[Extracted data entries]
[Start of section]
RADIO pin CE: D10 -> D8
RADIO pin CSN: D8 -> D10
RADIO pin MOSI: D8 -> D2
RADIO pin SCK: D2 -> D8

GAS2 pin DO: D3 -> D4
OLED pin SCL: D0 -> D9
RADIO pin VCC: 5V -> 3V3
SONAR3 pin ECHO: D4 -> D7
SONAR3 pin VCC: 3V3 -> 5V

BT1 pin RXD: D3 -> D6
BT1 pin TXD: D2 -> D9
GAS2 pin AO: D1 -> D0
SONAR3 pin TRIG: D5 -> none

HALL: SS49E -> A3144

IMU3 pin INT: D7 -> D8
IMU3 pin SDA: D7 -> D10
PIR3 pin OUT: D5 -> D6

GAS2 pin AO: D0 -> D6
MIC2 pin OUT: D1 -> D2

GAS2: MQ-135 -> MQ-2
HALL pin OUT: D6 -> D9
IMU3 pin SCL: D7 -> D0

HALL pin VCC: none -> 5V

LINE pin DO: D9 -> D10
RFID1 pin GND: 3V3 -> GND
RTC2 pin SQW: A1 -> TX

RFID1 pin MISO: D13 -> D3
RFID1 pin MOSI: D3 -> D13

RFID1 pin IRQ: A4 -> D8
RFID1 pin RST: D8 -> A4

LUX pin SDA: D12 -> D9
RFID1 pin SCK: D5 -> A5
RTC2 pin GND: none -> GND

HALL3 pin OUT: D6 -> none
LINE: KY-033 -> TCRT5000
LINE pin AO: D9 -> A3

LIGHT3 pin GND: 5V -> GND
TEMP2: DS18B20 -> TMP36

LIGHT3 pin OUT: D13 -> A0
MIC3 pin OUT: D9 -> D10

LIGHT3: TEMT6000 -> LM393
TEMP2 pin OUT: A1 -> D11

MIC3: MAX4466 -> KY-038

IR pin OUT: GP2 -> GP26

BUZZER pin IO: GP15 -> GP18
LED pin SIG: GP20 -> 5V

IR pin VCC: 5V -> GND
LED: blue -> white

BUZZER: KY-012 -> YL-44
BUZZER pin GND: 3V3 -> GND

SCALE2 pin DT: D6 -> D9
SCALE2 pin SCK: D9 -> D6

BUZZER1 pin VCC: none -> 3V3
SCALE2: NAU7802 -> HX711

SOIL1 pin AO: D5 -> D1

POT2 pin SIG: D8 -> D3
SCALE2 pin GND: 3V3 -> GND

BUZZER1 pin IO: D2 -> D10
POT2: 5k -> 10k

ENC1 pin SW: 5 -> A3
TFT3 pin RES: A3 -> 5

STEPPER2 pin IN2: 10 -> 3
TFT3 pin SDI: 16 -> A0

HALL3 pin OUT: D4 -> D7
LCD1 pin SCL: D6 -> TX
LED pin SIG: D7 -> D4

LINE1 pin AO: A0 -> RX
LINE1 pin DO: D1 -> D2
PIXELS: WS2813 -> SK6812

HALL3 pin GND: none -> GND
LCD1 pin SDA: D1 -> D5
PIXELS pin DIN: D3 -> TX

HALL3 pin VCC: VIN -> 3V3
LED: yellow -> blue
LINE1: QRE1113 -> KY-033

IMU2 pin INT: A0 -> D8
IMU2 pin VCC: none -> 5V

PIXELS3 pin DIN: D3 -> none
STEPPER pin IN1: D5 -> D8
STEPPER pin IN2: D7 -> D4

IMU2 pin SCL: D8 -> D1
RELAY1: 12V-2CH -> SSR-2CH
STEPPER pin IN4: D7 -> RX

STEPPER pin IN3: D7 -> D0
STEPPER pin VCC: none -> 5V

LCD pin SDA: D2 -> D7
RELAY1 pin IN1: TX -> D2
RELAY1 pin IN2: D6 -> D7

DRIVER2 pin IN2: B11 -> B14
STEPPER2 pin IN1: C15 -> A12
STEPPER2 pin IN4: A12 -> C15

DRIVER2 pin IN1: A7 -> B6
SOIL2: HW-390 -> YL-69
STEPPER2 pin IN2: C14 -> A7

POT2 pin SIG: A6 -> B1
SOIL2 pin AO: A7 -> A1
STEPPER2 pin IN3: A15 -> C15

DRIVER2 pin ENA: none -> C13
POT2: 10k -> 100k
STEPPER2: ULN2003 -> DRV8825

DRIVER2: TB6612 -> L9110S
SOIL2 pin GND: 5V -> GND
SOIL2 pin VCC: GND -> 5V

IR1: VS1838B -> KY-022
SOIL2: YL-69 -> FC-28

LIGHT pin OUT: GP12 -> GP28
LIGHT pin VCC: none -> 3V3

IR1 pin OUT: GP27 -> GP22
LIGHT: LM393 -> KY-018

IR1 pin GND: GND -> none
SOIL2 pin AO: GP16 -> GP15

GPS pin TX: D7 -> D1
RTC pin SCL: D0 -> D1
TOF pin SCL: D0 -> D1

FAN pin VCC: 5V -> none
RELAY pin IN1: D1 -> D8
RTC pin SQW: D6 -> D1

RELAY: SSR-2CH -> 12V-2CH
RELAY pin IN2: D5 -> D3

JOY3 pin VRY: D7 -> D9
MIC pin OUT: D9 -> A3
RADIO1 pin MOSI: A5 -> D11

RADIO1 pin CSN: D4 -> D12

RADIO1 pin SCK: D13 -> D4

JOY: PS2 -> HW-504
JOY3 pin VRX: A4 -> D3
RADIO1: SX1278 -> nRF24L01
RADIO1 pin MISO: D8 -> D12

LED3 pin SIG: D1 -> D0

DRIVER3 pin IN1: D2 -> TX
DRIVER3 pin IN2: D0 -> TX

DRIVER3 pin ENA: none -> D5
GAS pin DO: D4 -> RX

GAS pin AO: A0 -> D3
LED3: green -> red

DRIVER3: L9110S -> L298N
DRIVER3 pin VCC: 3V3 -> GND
[End of section]
With the records above in view, retype each one exactly.

RADIO pin CE: D10 -> D8
RADIO pin CSN: D8 -> D10
RADIO pin MOSI: D8 -> D2
RADIO pin SCK: D2 -> D8

GAS2 pin DO: D3 -> D4
OLED pin SCL: D0 -> D9
RADIO pin VCC: 5V -> 3V3
SONAR3 pin ECHO: D4 -> D7
SONAR3 pin VCC: 3V3 -> 5V

BT1 pin RXD: D3 -> D6
BT1 pin TXD: D2 -> D9
GAS2 pin AO: D1 -> D0
SONAR3 pin TRIG: D5 -> none

HALL: SS49E -> A3144

IMU3 pin INT: D7 -> D8
IMU3 pin SDA: D7 -> D10
PIR3 pin OUT: D5 -> D6

GAS2 pin AO: D0 -> D6
MIC2 pin OUT: D1 -> D2

GAS2: MQ-135 -> MQ-2
HALL pin OUT: D6 -> D9
IMU3 pin SCL: D7 -> D0

HALL pin VCC: none -> 5V

LINE pin DO: D9 -> D10
RFID1 pin GND: 3V3 -> GND
RTC2 pin SQW: A1 -> TX

RFID1 pin MISO: D13 -> D3
RFID1 pin MOSI: D3 -> D13

RFID1 pin IRQ: A4 -> D8
RFID1 pin RST: D8 -> A4

LUX pin SDA: D12 -> D9
RFID1 pin SCK: D5 -> A5
RTC2 pin GND: none -> GND

HALL3 pin OUT: D6 -> none
LINE: KY-033 -> TCRT5000
LINE pin AO: D9 -> A3

LIGHT3 pin GND: 5V -> GND
TEMP2: DS18B20 -> TMP36

LIGHT3 pin OUT: D13 -> A0
MIC3 pin OUT: D9 -> D10

LIGHT3: TEMT6000 -> LM393
TEMP2 pin OUT: A1 -> D11

MIC3: MAX4466 -> KY-038

IR pin OUT: GP2 -> GP26

BUZZER pin IO: GP15 -> GP18
LED pin SIG: GP20 -> 5V

IR pin VCC: 5V -> GND
LED: blue -> white

BUZZER: KY-012 -> YL-44
BUZZER pin GND: 3V3 -> GND

SCALE2 pin DT: D6 -> D9
SCALE2 pin SCK: D9 -> D6

BUZZER1 pin VCC: none -> 3V3
SCALE2: NAU7802 -> HX711

SOIL1 pin AO: D5 -> D1

POT2 pin SIG: D8 -> D3
SCALE2 pin GND: 3V3 -> GND

BUZZER1 pin IO: D2 -> D10
POT2: 5k -> 10k

ENC1 pin SW: 5 -> A3
TFT3 pin RES: A3 -> 5

STEPPER2 pin IN2: 10 -> 3
TFT3 pin SDI: 16 -> A0

HALL3 pin OUT: D4 -> D7
LCD1 pin SCL: D6 -> TX
LED pin SIG: D7 -> D4

LINE1 pin AO: A0 -> RX
LINE1 pin DO: D1 -> D2
PIXELS: WS2813 -> SK6812

HALL3 pin GND: none -> GND
LCD1 pin SDA: D1 -> D5
PIXELS pin DIN: D3 -> TX

HALL3 pin VCC: VIN -> 3V3
LED: yellow -> blue
LINE1: QRE1113 -> KY-033

IMU2 pin INT: A0 -> D8
IMU2 pin VCC: none -> 5V

PIXELS3 pin DIN: D3 -> none
STEPPER pin IN1: D5 -> D8
STEPPER pin IN2: D7 -> D4

IMU2 pin SCL: D8 -> D1
RELAY1: 12V-2CH -> SSR-2CH
STEPPER pin IN4: D7 -> RX

STEPPER pin IN3: D7 -> D0
STEPPER pin VCC: none -> 5V

LCD pin SDA: D2 -> D7
RELAY1 pin IN1: TX -> D2
RELAY1 pin IN2: D6 -> D7

DRIVER2 pin IN2: B11 -> B14
STEPPER2 pin IN1: C15 -> A12
STEPPER2 pin IN4: A12 -> C15

DRIVER2 pin IN1: A7 -> B6
SOIL2: HW-390 -> YL-69
STEPPER2 pin IN2: C14 -> A7

POT2 pin SIG: A6 -> B1
SOIL2 pin AO: A7 -> A1
STEPPER2 pin IN3: A15 -> C15

DRIVER2 pin ENA: none -> C13
POT2: 10k -> 100k
STEPPER2: ULN2003 -> DRV8825

DRIVER2: TB6612 -> L9110S
SOIL2 pin GND: 5V -> GND
SOIL2 pin VCC: GND -> 5V

IR1: VS1838B -> KY-022
SOIL2: YL-69 -> FC-28

LIGHT pin OUT: GP12 -> GP28
LIGHT pin VCC: none -> 3V3

IR1 pin OUT: GP27 -> GP22
LIGHT: LM393 -> KY-018

IR1 pin GND: GND -> none
SOIL2 pin AO: GP16 -> GP15

GPS pin TX: D7 -> D1
RTC pin SCL: D0 -> D1
TOF pin SCL: D0 -> D1

FAN pin VCC: 5V -> none
RELAY pin IN1: D1 -> D8
RTC pin SQW: D6 -> D1

RELAY: SSR-2CH -> 12V-2CH
RELAY pin IN2: D5 -> D3

JOY3 pin VRY: D7 -> D9
MIC pin OUT: D9 -> A3
RADIO1 pin MOSI: A5 -> D11

RADIO1 pin CSN: D4 -> D12

RADIO1 pin SCK: D13 -> D4

JOY: PS2 -> HW-504
JOY3 pin VRX: A4 -> D3
RADIO1: SX1278 -> nRF24L01
RADIO1 pin MISO: D8 -> D12

LED3 pin SIG: D1 -> D0

DRIVER3 pin IN1: D2 -> TX
DRIVER3 pin IN2: D0 -> TX

DRIVER3 pin ENA: none -> D5
GAS pin DO: D4 -> RX

GAS pin AO: A0 -> D3
LED3: green -> red

DRIVER3: L9110S -> L298N
DRIVER3 pin VCC: 3V3 -> GND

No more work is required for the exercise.